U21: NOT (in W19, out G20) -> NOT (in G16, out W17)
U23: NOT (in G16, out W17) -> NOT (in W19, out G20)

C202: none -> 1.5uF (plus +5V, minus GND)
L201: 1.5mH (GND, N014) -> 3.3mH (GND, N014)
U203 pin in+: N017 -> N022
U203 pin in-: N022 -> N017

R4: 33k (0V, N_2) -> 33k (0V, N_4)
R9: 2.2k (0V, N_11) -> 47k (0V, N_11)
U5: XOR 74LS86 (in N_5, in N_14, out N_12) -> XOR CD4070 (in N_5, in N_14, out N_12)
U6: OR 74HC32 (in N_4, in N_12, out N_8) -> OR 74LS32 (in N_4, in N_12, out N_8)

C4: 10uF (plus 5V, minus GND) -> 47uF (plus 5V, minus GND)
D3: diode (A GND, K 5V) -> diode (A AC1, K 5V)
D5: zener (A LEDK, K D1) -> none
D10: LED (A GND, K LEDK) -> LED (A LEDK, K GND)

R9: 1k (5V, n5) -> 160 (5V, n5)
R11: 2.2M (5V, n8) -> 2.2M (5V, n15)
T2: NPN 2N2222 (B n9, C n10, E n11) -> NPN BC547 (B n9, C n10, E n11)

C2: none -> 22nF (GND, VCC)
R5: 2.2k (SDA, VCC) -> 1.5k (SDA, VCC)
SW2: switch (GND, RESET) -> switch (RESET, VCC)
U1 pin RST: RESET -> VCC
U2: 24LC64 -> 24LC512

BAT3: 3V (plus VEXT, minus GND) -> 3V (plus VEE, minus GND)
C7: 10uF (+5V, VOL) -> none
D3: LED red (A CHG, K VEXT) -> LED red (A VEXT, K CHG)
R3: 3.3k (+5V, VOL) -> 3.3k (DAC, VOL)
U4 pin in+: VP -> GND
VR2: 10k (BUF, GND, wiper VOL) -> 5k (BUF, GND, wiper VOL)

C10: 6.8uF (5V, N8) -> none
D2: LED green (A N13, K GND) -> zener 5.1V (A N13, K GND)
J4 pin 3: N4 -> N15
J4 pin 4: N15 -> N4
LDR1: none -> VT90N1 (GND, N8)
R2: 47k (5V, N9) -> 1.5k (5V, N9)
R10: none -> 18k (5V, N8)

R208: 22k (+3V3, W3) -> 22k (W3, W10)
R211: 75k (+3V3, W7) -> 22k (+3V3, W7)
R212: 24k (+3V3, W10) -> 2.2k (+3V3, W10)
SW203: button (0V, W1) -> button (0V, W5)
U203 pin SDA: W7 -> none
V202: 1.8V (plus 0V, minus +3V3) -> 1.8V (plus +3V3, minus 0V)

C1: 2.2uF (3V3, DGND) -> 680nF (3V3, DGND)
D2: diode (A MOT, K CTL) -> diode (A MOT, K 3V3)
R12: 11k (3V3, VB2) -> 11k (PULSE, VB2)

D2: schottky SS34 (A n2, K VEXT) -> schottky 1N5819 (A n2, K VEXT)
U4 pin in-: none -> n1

====================

Return every record, leaving each line exactly as it was given.

U21: NOT (in W19, out G20) -> NOT (in G16, out W17)
U23: NOT (in G16, out W17) -> NOT (in W19, out G20)

C202: none -> 1.5uF (plus +5V, minus GND)
L201: 1.5mH (GND, N014) -> 3.3mH (GND, N014)
U203 pin in+: N017 -> N022
U203 pin in-: N022 -> N017

R4: 33k (0V, N_2) -> 33k (0V, N_4)
R9: 2.2k (0V, N_11) -> 47k (0V, N_11)
U5: XOR 74LS86 (in N_5, in N_14, out N_12) -> XOR CD4070 (in N_5, in N_14, out N_12)
U6: OR 74HC32 (in N_4, in N_12, out N_8) -> OR 74LS32 (in N_4, in N_12, out N_8)

C4: 10uF (plus 5V, minus GND) -> 47uF (plus 5V, minus GND)
D3: diode (A GND, K 5V) -> diode (A AC1, K 5V)
D5: zener (A LEDK, K D1) -> none
D10: LED (A GND, K LEDK) -> LED (A LEDK, K GND)

R9: 1k (5V, n5) -> 160 (5V, n5)
R11: 2.2M (5V, n8) -> 2.2M (5V, n15)
T2: NPN 2N2222 (B n9, C n10, E n11) -> NPN BC547 (B n9, C n10, E n11)

C2: none -> 22nF (GND, VCC)
R5: 2.2k (SDA, VCC) -> 1.5k (SDA, VCC)
SW2: switch (GND, RESET) -> switch (RESET, VCC)
U1 pin RST: RESET -> VCC
U2: 24LC64 -> 24LC512

BAT3: 3V (plus VEXT, minus GND) -> 3V (plus VEE, minus GND)
C7: 10uF (+5V, VOL) -> none
D3: LED red (A CHG, K VEXT) -> LED red (A VEXT, K CHG)
R3: 3.3k (+5V, VOL) -> 3.3k (DAC, VOL)
U4 pin in+: VP -> GND
VR2: 10k (BUF, GND, wiper VOL) -> 5k (BUF, GND, wiper VOL)

C10: 6.8uF (5V, N8) -> none
D2: LED green (A N13, K GND) -> zener 5.1V (A N13, K GND)
J4 pin 3: N4 -> N15
J4 pin 4: N15 -> N4
LDR1: none -> VT90N1 (GND, N8)
R2: 47k (5V, N9) -> 1.5k (5V, N9)
R10: none -> 18k (5V, N8)

R208: 22k (+3V3, W3) -> 22k (W3, W10)
R211: 75k (+3V3, W7) -> 22k (+3V3, W7)
R212: 24k (+3V3, W10) -> 2.2k (+3V3, W10)
SW203: button (0V, W1) -> button (0V, W5)
U203 pin SDA: W7 -> none
V202: 1.8V (plus 0V, minus +3V3) -> 1.8V (plus +3V3, minus 0V)

C1: 2.2uF (3V3, DGND) -> 680nF (3V3, DGND)
D2: diode (A MOT, K CTL) -> diode (A MOT, K 3V3)
R12: 11k (3V3, VB2) -> 11k (PULSE, VB2)

D2: schottky SS34 (A n2, K VEXT) -> schottky 1N5819 (A n2, K VEXT)
U4 pin in-: none -> n1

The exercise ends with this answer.